◆ What you have to do:
Please reproduce, exactly and with nothing added, the lines of the material below that run from the one containing "eraser (green) <285,162> => nothing" to the end.

◆ Exercise data:
------------------------------------------------
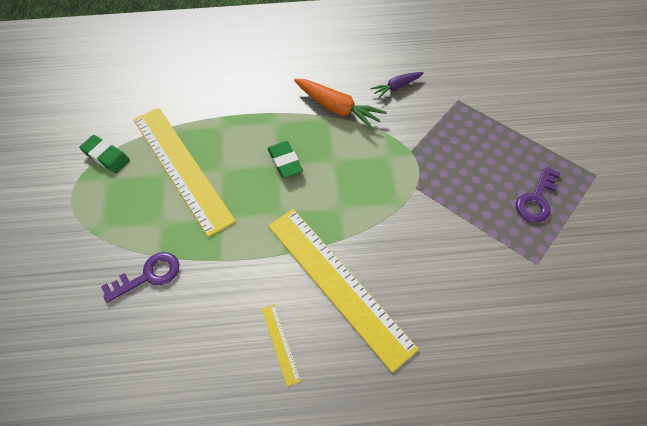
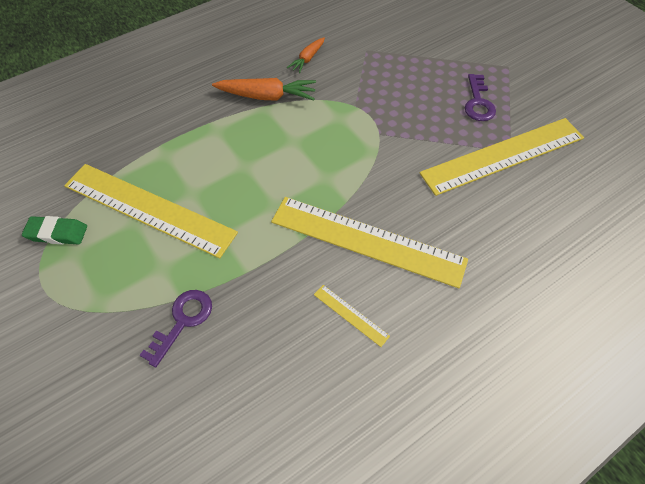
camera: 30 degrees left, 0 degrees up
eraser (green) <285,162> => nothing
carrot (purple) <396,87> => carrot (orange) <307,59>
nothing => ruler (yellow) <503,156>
------------------------------------------------
◆ Solution to the problem:
eraser (green) <285,162> => nothing
carrot (purple) <396,87> => carrot (orange) <307,59>
nothing => ruler (yellow) <503,156>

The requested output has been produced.